▶ **WHAT TO DO**:
Nothing but a number should be given: the count of lines in the data that include the string "resized".

----------

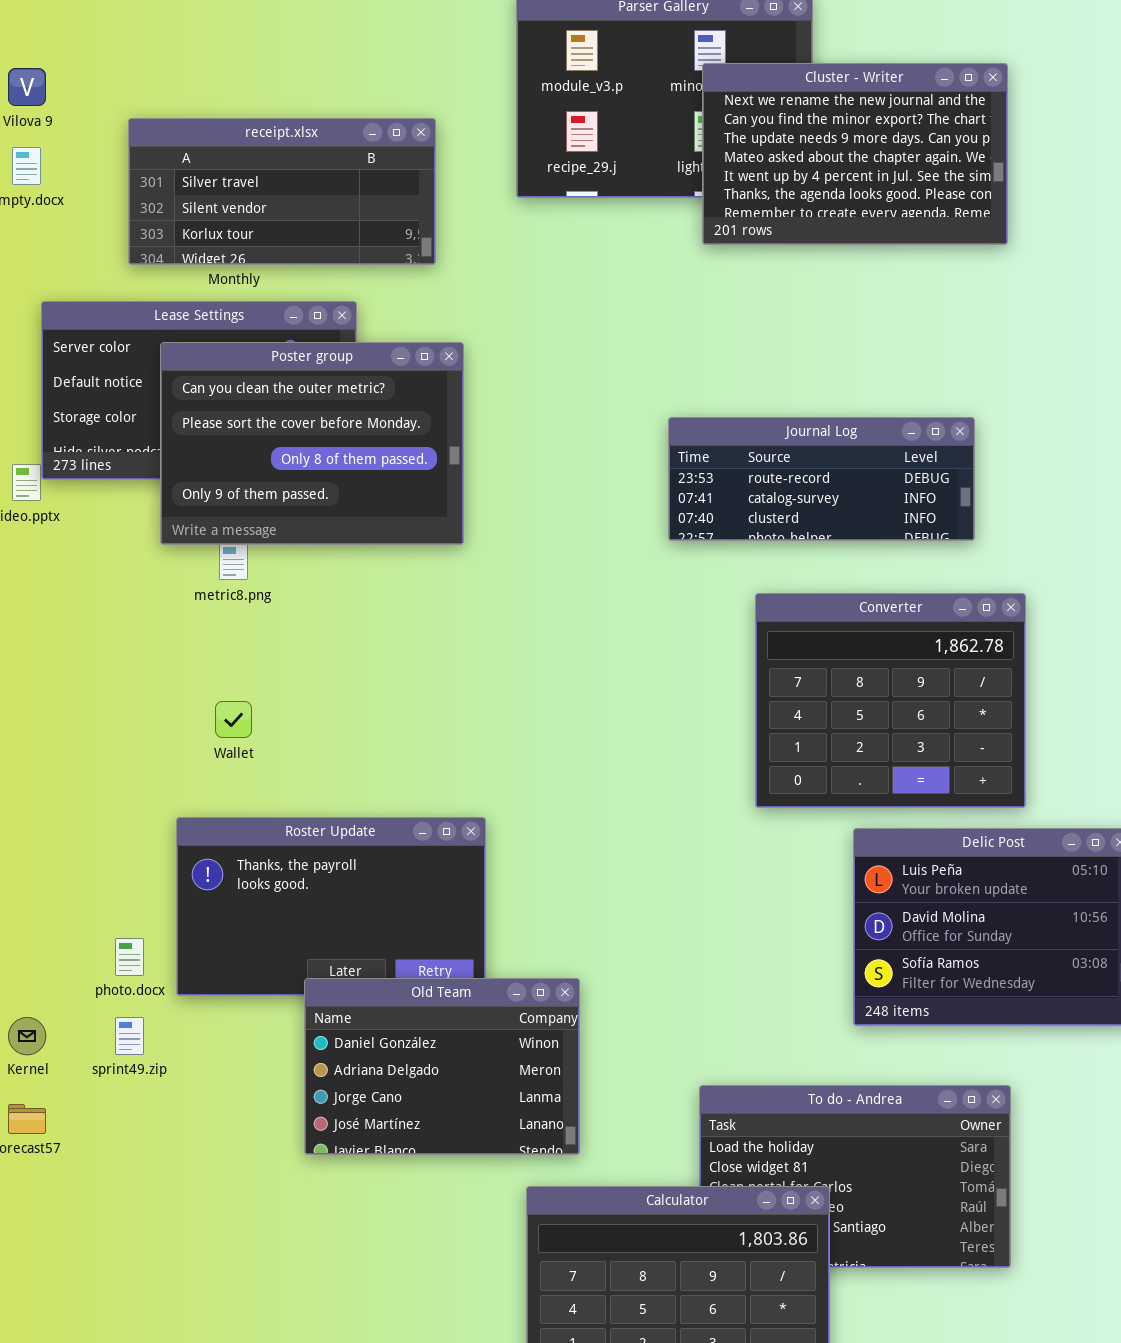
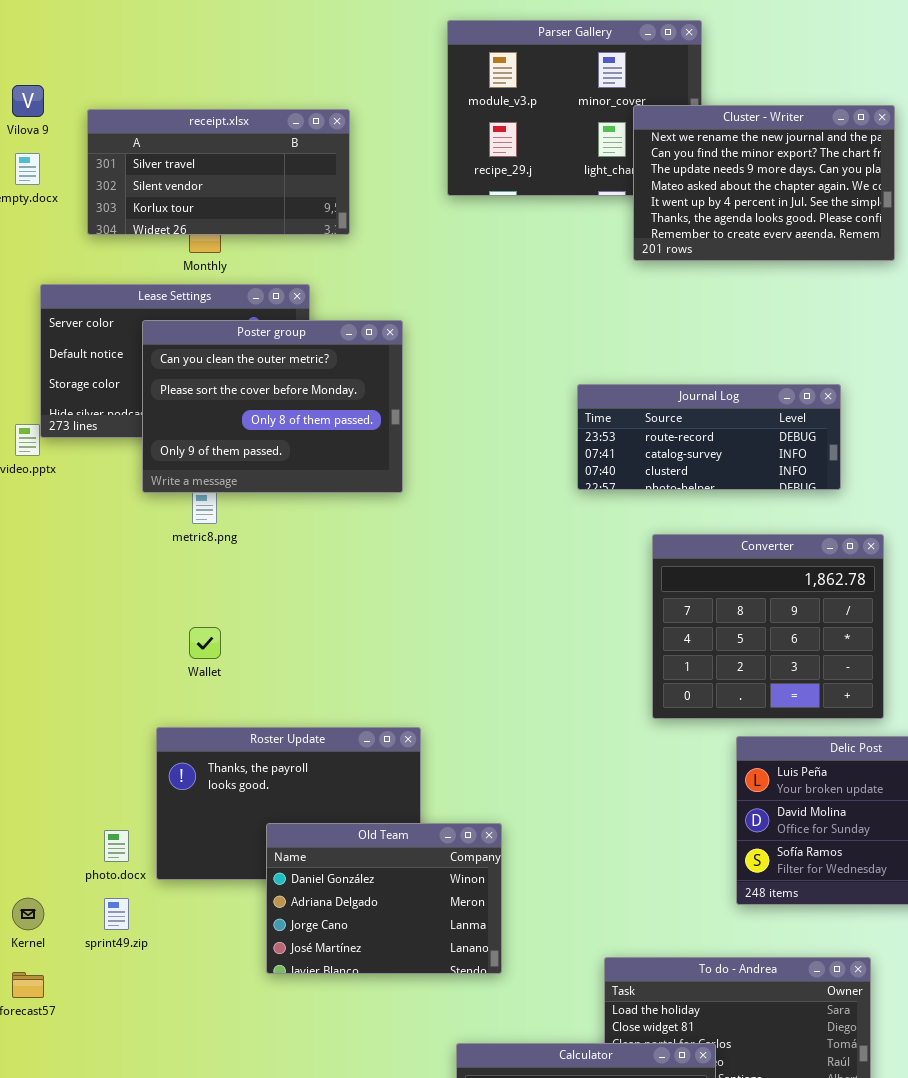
Cluster - Writer: [702,63,1008,245] -> [633,105,895,261], moved
receipt.xlsx: [128,118,436,265] -> [87,109,350,235], moved
Old Team: [304,978,580,1155] -> [266,823,502,974], moved

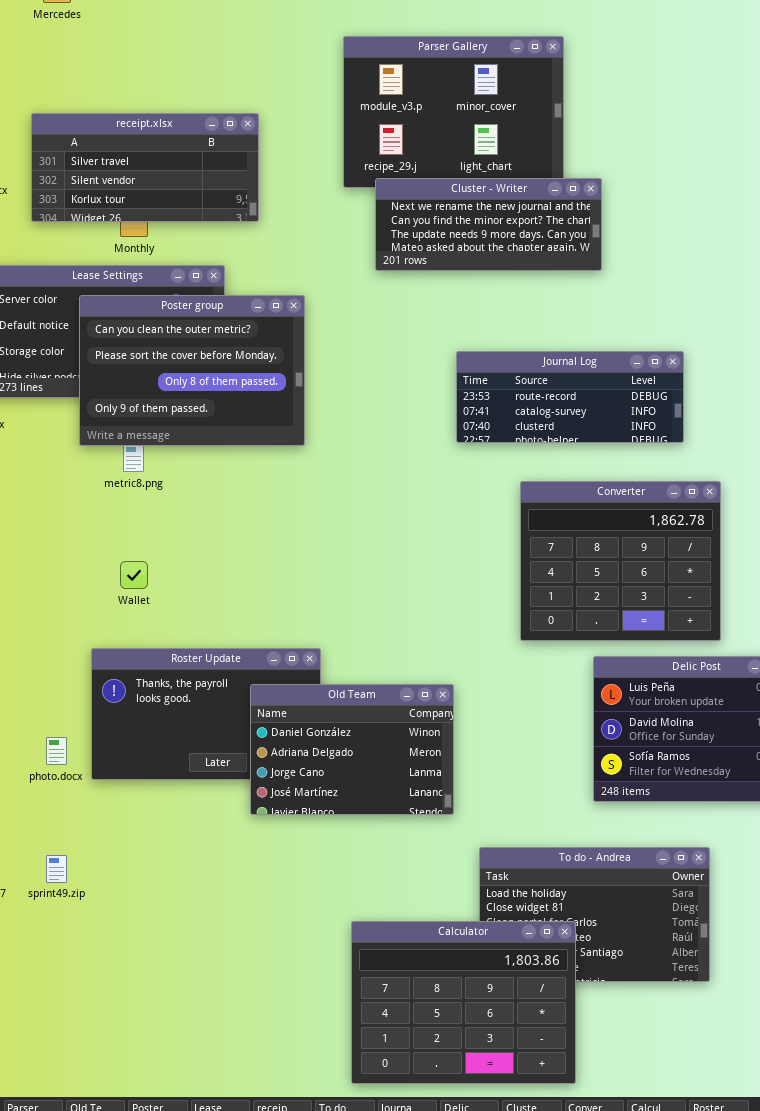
Cluster - Writer: [633,105,895,261] -> [375,178,602,271], moved, resized
Old Team: [266,823,502,974] -> [250,684,454,815], moved
sprint49.zip: [104,898,129,930] -> [46,855,67,883], moved

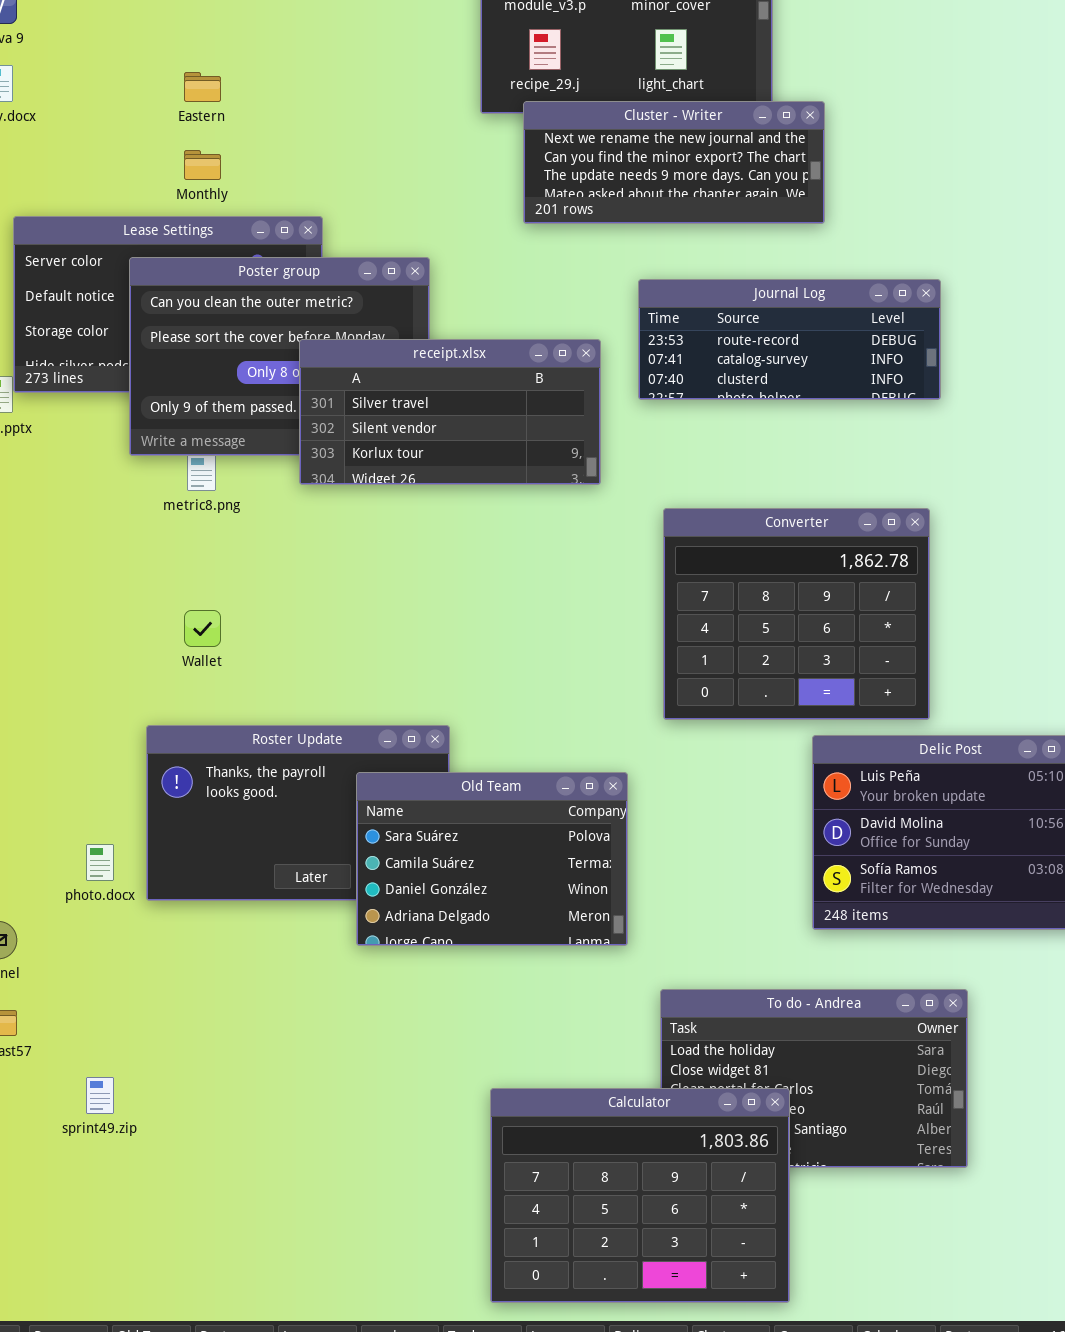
receipt.xlsx: [31,113,259,222] -> [299,339,601,485], moved
Journal Log: [456,351,684,443] -> [638,279,941,400], moved
Converter: [520,481,721,641] -> [663,508,930,720], moved
Old Team: [250,684,454,815] -> [356,772,628,946], scrolled up 2 rows
sprint49.zip: [46,855,67,883] -> [86,1077,114,1114], moved

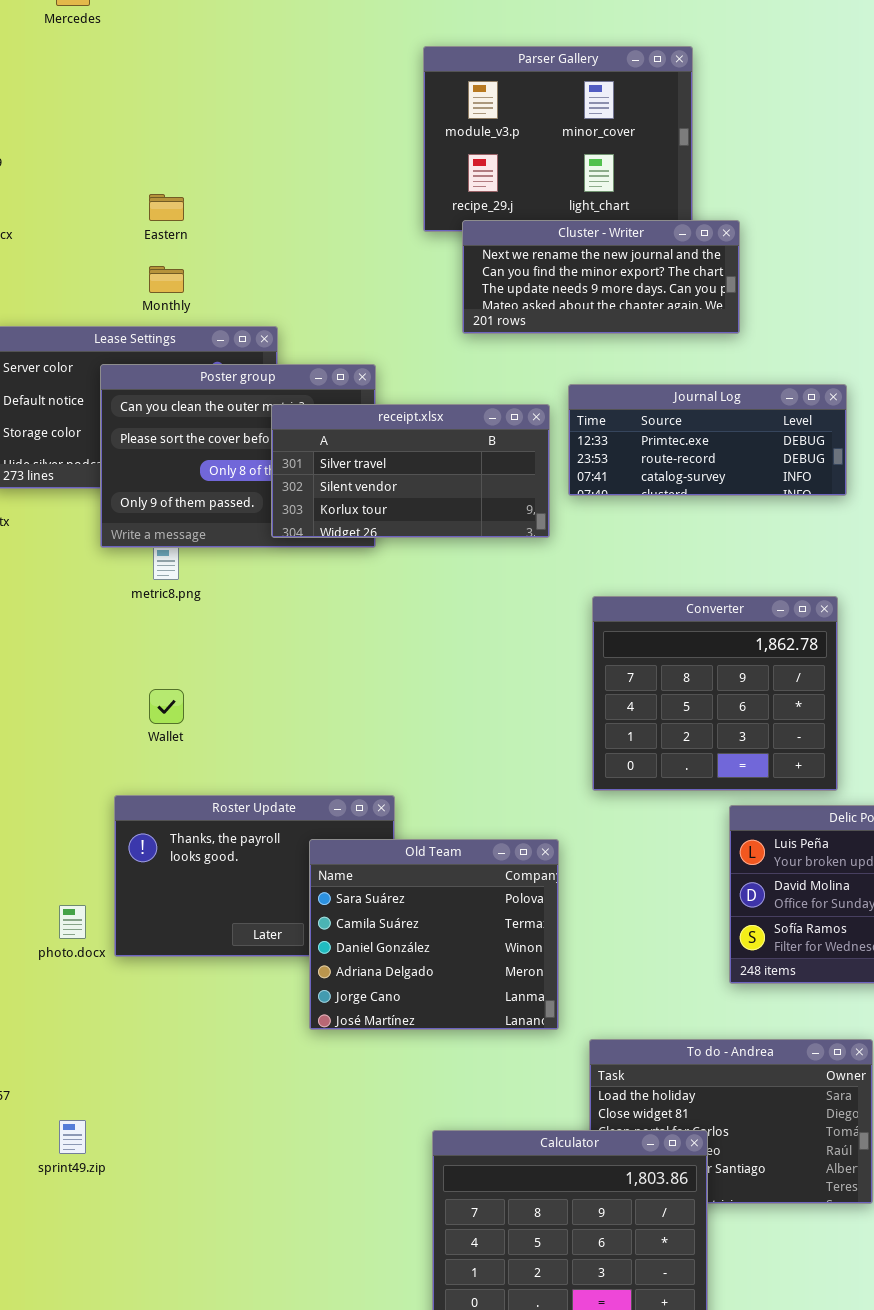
Journal Log: [638,279,941,400] -> [568,384,847,496], scrolled up 1 row
receipt.xlsx: [299,339,601,485] -> [271,404,550,538], moved
Old Team: [356,772,628,946] -> [309,839,559,1030], resized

----------

▶ **EXERCISE RESPONSE**:
2